▸ **WHAT THIS TASK INVOLVES**
Restate all of the data below word for word.

▸ **EXTRACTED RECORDS**
※ ※ ※

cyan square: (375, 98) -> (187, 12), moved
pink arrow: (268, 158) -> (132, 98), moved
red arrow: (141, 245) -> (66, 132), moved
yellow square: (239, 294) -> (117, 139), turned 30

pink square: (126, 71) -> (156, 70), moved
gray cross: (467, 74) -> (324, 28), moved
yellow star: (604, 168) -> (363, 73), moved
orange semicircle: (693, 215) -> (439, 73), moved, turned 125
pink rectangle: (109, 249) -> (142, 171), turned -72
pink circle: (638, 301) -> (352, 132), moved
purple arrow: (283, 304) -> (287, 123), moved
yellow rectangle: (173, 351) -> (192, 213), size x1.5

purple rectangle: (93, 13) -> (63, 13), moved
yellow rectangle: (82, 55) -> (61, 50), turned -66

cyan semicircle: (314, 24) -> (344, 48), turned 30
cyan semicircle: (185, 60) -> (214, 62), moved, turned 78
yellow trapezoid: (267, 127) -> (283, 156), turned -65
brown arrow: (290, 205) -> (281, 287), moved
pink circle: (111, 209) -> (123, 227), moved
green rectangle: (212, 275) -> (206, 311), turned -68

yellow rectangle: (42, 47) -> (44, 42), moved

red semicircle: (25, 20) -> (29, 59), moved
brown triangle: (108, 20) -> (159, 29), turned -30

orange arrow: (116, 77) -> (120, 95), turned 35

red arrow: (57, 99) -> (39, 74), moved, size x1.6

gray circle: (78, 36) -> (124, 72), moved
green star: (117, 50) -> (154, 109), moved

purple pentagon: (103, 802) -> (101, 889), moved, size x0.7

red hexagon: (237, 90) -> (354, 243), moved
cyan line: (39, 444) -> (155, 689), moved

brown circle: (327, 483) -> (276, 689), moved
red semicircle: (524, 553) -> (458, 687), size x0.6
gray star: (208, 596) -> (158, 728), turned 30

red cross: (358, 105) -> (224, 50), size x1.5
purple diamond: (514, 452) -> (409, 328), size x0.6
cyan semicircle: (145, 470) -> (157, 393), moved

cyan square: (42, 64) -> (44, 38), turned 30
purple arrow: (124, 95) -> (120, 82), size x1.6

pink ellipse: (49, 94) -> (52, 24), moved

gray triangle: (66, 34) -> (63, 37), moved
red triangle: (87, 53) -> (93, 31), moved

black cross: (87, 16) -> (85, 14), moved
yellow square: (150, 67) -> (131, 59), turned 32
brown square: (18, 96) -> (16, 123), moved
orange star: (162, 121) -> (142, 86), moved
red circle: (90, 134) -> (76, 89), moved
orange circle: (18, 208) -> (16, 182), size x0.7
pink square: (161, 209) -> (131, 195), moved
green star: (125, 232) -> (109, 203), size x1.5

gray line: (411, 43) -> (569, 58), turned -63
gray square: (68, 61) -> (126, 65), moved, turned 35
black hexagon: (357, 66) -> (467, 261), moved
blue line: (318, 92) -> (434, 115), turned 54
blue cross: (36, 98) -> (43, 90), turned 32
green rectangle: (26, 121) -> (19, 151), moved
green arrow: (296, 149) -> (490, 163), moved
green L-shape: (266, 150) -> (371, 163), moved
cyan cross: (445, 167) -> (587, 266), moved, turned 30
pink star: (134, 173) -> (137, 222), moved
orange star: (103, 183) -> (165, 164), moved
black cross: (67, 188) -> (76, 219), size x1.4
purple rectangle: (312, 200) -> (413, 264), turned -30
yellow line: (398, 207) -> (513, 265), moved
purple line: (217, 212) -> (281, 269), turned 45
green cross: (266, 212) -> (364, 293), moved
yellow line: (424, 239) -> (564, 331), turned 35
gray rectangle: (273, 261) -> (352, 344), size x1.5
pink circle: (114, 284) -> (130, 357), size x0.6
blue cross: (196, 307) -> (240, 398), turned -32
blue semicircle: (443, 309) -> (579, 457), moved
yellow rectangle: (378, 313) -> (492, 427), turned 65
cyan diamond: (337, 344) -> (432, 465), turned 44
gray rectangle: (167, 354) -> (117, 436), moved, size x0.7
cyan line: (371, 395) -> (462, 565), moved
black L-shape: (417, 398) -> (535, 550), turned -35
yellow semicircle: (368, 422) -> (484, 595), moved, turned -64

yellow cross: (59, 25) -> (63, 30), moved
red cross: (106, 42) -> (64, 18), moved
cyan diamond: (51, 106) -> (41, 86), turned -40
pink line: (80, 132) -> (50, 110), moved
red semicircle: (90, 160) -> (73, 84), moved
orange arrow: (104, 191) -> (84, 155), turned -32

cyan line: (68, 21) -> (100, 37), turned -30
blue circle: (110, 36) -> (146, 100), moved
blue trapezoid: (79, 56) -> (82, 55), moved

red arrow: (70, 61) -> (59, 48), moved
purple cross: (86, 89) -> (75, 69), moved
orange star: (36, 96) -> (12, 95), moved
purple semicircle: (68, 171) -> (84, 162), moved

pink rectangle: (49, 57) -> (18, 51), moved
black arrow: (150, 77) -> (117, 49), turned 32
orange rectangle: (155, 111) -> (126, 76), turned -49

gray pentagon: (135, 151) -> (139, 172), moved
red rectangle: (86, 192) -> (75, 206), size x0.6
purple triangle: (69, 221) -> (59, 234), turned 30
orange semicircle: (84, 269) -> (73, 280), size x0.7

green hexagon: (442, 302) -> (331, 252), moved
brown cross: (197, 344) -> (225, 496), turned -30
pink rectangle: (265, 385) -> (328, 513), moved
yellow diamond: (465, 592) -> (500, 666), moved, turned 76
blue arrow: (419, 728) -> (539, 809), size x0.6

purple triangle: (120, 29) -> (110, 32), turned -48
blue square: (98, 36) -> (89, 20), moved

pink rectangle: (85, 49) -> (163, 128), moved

※ ※ ※

▸ **OUTPUT FOR THIS EXERCISE**
cyan square: (375, 98) -> (187, 12), moved
pink arrow: (268, 158) -> (132, 98), moved
red arrow: (141, 245) -> (66, 132), moved
yellow square: (239, 294) -> (117, 139), turned 30

pink square: (126, 71) -> (156, 70), moved
gray cross: (467, 74) -> (324, 28), moved
yellow star: (604, 168) -> (363, 73), moved
orange semicircle: (693, 215) -> (439, 73), moved, turned 125
pink rectangle: (109, 249) -> (142, 171), turned -72
pink circle: (638, 301) -> (352, 132), moved
purple arrow: (283, 304) -> (287, 123), moved
yellow rectangle: (173, 351) -> (192, 213), size x1.5

purple rectangle: (93, 13) -> (63, 13), moved
yellow rectangle: (82, 55) -> (61, 50), turned -66

cyan semicircle: (314, 24) -> (344, 48), turned 30
cyan semicircle: (185, 60) -> (214, 62), moved, turned 78
yellow trapezoid: (267, 127) -> (283, 156), turned -65
brown arrow: (290, 205) -> (281, 287), moved
pink circle: (111, 209) -> (123, 227), moved
green rectangle: (212, 275) -> (206, 311), turned -68

yellow rectangle: (42, 47) -> (44, 42), moved

red semicircle: (25, 20) -> (29, 59), moved
brown triangle: (108, 20) -> (159, 29), turned -30

orange arrow: (116, 77) -> (120, 95), turned 35

red arrow: (57, 99) -> (39, 74), moved, size x1.6

gray circle: (78, 36) -> (124, 72), moved
green star: (117, 50) -> (154, 109), moved

purple pentagon: (103, 802) -> (101, 889), moved, size x0.7

red hexagon: (237, 90) -> (354, 243), moved
cyan line: (39, 444) -> (155, 689), moved

brown circle: (327, 483) -> (276, 689), moved
red semicircle: (524, 553) -> (458, 687), size x0.6
gray star: (208, 596) -> (158, 728), turned 30

red cross: (358, 105) -> (224, 50), size x1.5
purple diamond: (514, 452) -> (409, 328), size x0.6
cyan semicircle: (145, 470) -> (157, 393), moved

cyan square: (42, 64) -> (44, 38), turned 30
purple arrow: (124, 95) -> (120, 82), size x1.6

pink ellipse: (49, 94) -> (52, 24), moved

gray triangle: (66, 34) -> (63, 37), moved
red triangle: (87, 53) -> (93, 31), moved

black cross: (87, 16) -> (85, 14), moved
yellow square: (150, 67) -> (131, 59), turned 32
brown square: (18, 96) -> (16, 123), moved
orange star: (162, 121) -> (142, 86), moved
red circle: (90, 134) -> (76, 89), moved
orange circle: (18, 208) -> (16, 182), size x0.7
pink square: (161, 209) -> (131, 195), moved
green star: (125, 232) -> (109, 203), size x1.5

gray line: (411, 43) -> (569, 58), turned -63
gray square: (68, 61) -> (126, 65), moved, turned 35
black hexagon: (357, 66) -> (467, 261), moved
blue line: (318, 92) -> (434, 115), turned 54
blue cross: (36, 98) -> (43, 90), turned 32
green rectangle: (26, 121) -> (19, 151), moved
green arrow: (296, 149) -> (490, 163), moved
green L-shape: (266, 150) -> (371, 163), moved
cyan cross: (445, 167) -> (587, 266), moved, turned 30
pink star: (134, 173) -> (137, 222), moved
orange star: (103, 183) -> (165, 164), moved
black cross: (67, 188) -> (76, 219), size x1.4
purple rectangle: (312, 200) -> (413, 264), turned -30
yellow line: (398, 207) -> (513, 265), moved
purple line: (217, 212) -> (281, 269), turned 45
green cross: (266, 212) -> (364, 293), moved
yellow line: (424, 239) -> (564, 331), turned 35
gray rectangle: (273, 261) -> (352, 344), size x1.5
pink circle: (114, 284) -> (130, 357), size x0.6
blue cross: (196, 307) -> (240, 398), turned -32
blue semicircle: (443, 309) -> (579, 457), moved
yellow rectangle: (378, 313) -> (492, 427), turned 65
cyan diamond: (337, 344) -> (432, 465), turned 44
gray rectangle: (167, 354) -> (117, 436), moved, size x0.7
cyan line: (371, 395) -> (462, 565), moved
black L-shape: (417, 398) -> (535, 550), turned -35
yellow semicircle: (368, 422) -> (484, 595), moved, turned -64

yellow cross: (59, 25) -> (63, 30), moved
red cross: (106, 42) -> (64, 18), moved
cyan diamond: (51, 106) -> (41, 86), turned -40
pink line: (80, 132) -> (50, 110), moved
red semicircle: (90, 160) -> (73, 84), moved
orange arrow: (104, 191) -> (84, 155), turned -32

cyan line: (68, 21) -> (100, 37), turned -30
blue circle: (110, 36) -> (146, 100), moved
blue trapezoid: (79, 56) -> (82, 55), moved

red arrow: (70, 61) -> (59, 48), moved
purple cross: (86, 89) -> (75, 69), moved
orange star: (36, 96) -> (12, 95), moved
purple semicircle: (68, 171) -> (84, 162), moved

pink rectangle: (49, 57) -> (18, 51), moved
black arrow: (150, 77) -> (117, 49), turned 32
orange rectangle: (155, 111) -> (126, 76), turned -49

gray pentagon: (135, 151) -> (139, 172), moved
red rectangle: (86, 192) -> (75, 206), size x0.6
purple triangle: (69, 221) -> (59, 234), turned 30
orange semicircle: (84, 269) -> (73, 280), size x0.7

green hexagon: (442, 302) -> (331, 252), moved
brown cross: (197, 344) -> (225, 496), turned -30
pink rectangle: (265, 385) -> (328, 513), moved
yellow diamond: (465, 592) -> (500, 666), moved, turned 76
blue arrow: (419, 728) -> (539, 809), size x0.6

purple triangle: (120, 29) -> (110, 32), turned -48
blue square: (98, 36) -> (89, 20), moved

pink rectangle: (85, 49) -> (163, 128), moved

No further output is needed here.